• **HOW TO COMPLETE THIS TASK**
Nothing is needed except the lines below that run from the one with "60 degrees clockwise" through the one with "327, 863, 411)", repeated exactly.

BEGIN INFORMATION SHOWN

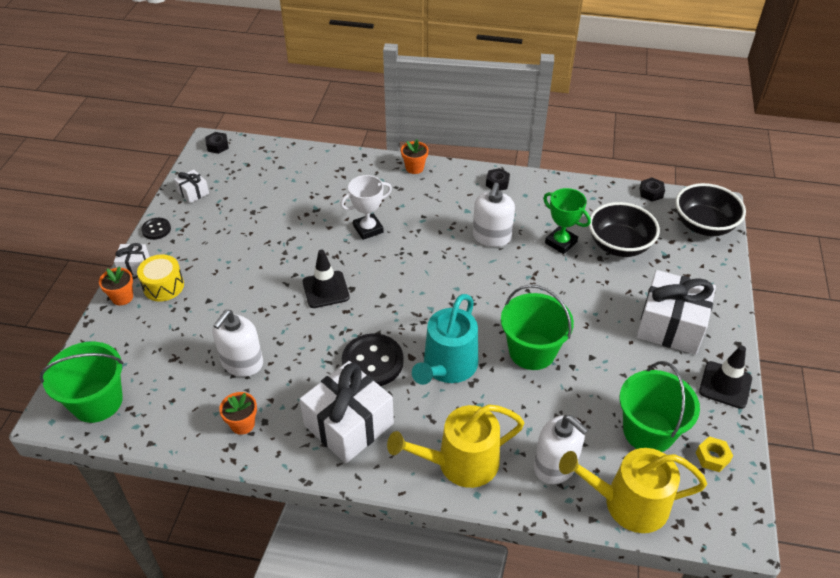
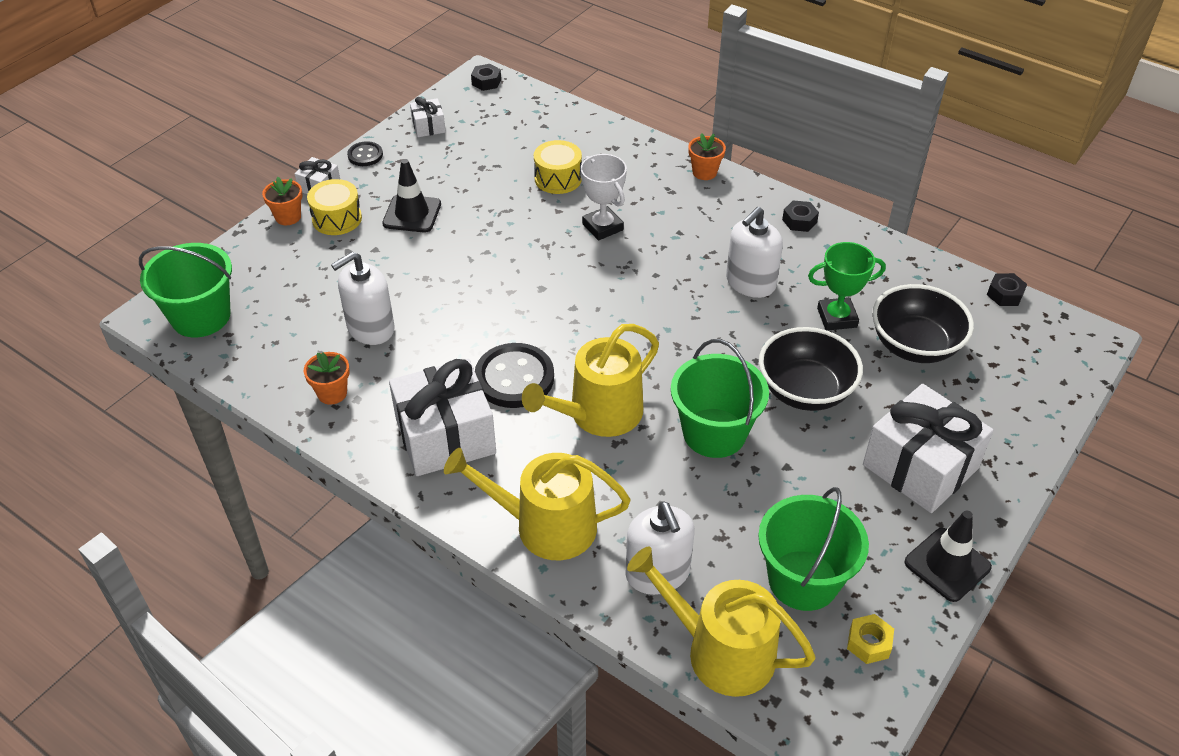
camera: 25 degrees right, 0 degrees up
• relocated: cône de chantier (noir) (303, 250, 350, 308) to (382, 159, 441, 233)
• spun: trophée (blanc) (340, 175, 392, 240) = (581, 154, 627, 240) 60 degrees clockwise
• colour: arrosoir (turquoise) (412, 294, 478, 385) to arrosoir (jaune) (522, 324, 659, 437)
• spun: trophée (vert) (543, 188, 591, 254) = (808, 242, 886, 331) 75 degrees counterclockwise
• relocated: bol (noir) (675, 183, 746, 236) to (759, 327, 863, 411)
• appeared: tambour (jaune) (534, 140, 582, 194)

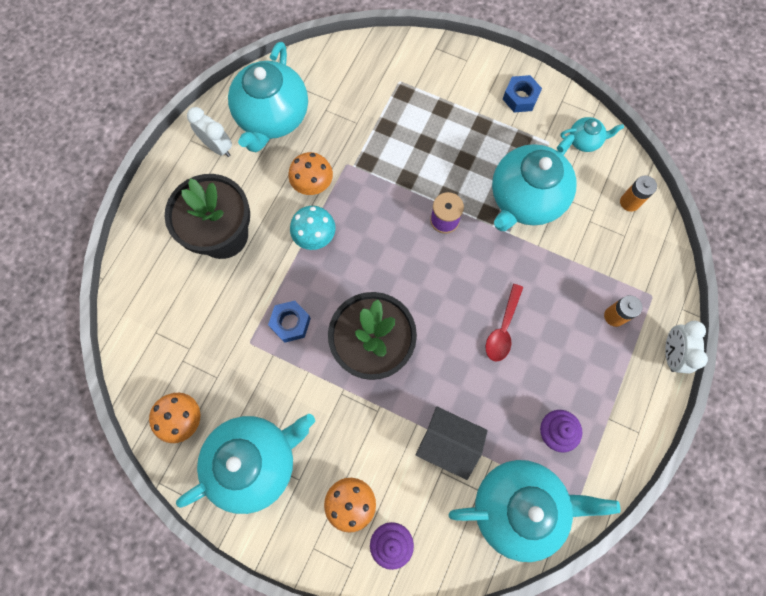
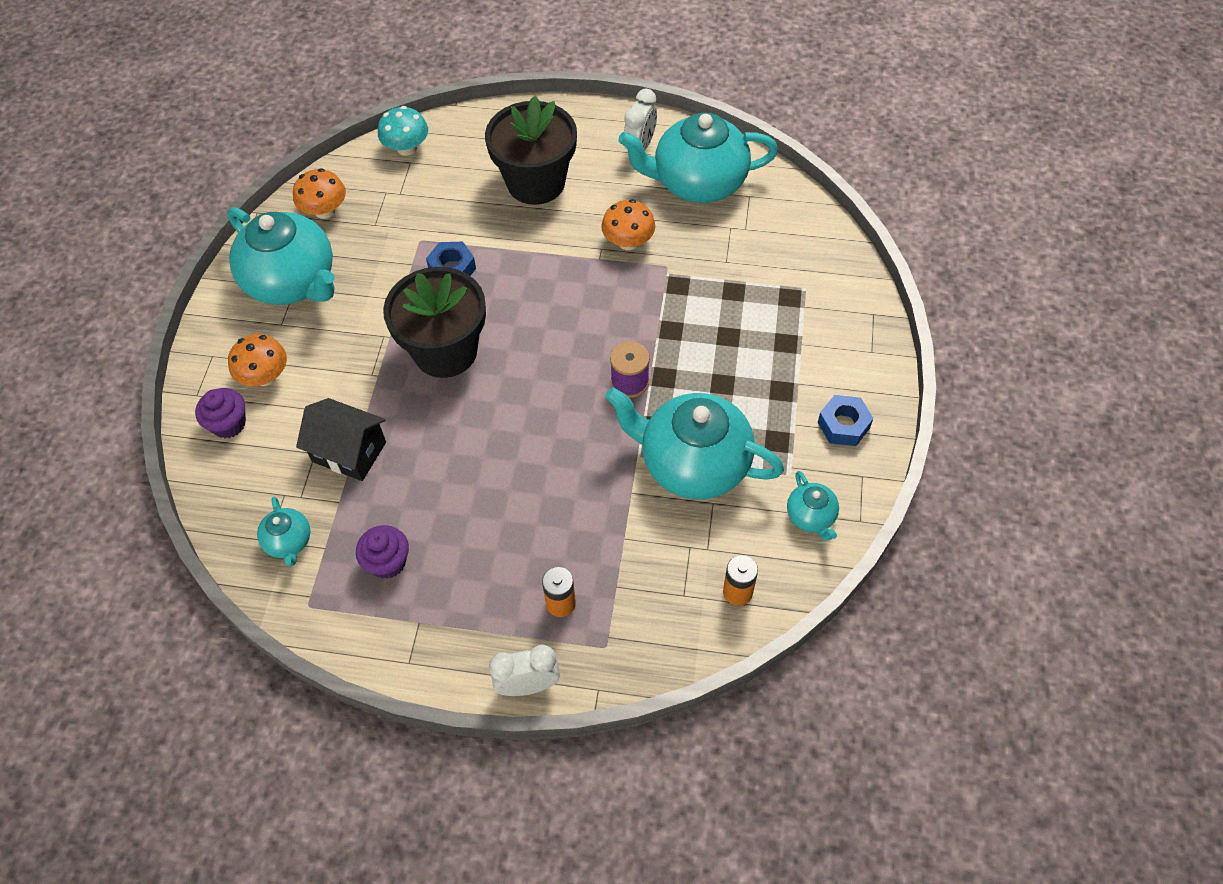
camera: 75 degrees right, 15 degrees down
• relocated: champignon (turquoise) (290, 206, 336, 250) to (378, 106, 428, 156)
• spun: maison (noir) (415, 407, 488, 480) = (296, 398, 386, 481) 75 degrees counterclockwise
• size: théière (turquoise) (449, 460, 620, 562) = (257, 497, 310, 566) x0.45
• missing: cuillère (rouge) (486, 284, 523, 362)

END INFORMATION SHOWN
BEGIN INFORMATION SHOWN

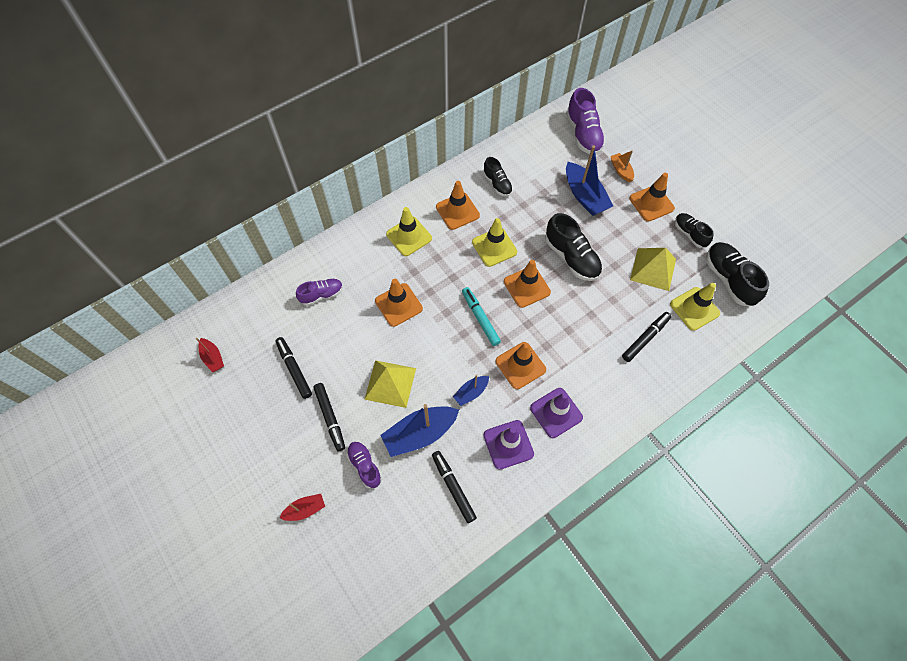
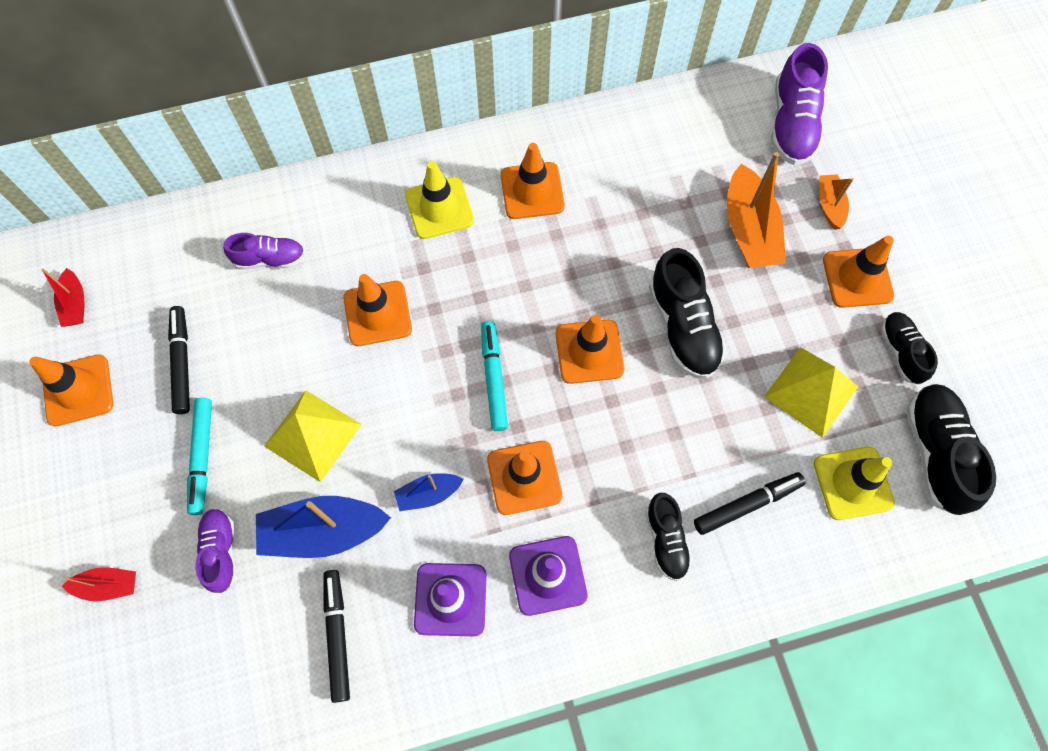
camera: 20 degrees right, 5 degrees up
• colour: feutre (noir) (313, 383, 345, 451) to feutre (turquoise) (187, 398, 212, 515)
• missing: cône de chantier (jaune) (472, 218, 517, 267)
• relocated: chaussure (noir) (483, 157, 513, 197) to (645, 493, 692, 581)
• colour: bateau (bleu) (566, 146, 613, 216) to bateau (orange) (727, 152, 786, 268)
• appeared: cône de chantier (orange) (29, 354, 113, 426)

END INFORMATION SHOWN
BEGIN INFORMATION SHOWN

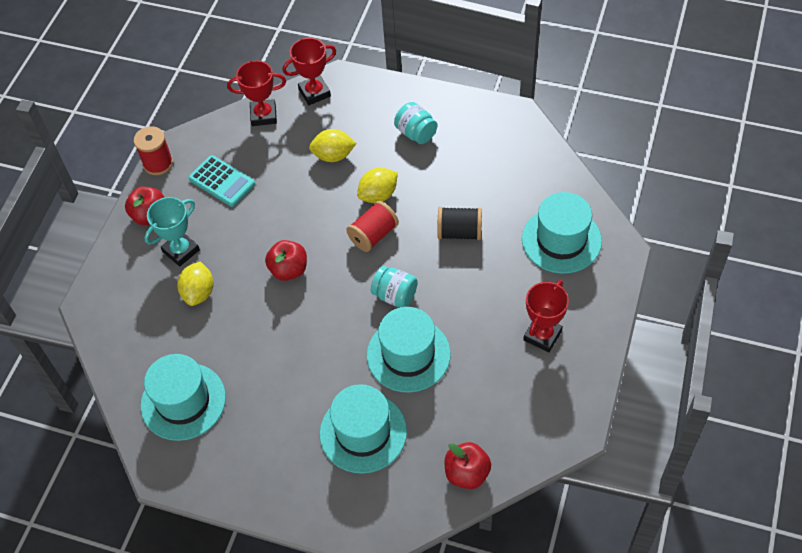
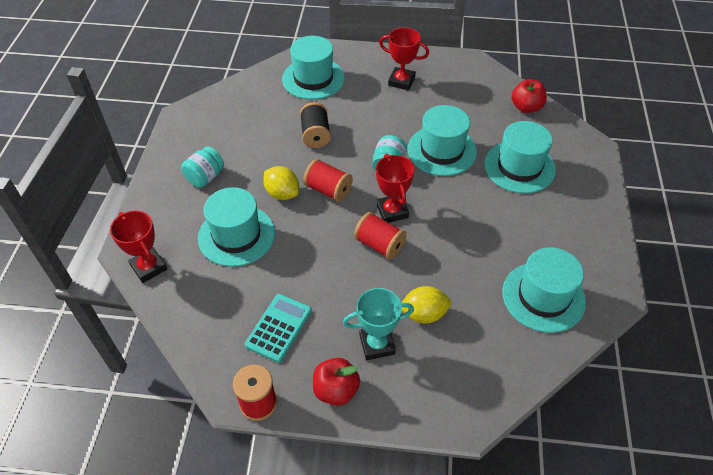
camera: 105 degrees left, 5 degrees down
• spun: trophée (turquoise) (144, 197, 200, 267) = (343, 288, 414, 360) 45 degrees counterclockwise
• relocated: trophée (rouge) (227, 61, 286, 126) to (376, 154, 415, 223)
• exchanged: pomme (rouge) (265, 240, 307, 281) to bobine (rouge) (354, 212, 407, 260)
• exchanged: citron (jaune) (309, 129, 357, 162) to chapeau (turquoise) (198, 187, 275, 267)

END INFORMATION SHOWN

• **SOLUTION FOR THIS TASK**
• spun: trophée (blanc) (340, 175, 392, 240) = (581, 154, 627, 240) 60 degrees clockwise
• colour: arrosoir (turquoise) (412, 294, 478, 385) to arrosoir (jaune) (522, 324, 659, 437)
• spun: trophée (vert) (543, 188, 591, 254) = (808, 242, 886, 331) 75 degrees counterclockwise
• relocated: bol (noir) (675, 183, 746, 236) to (759, 327, 863, 411)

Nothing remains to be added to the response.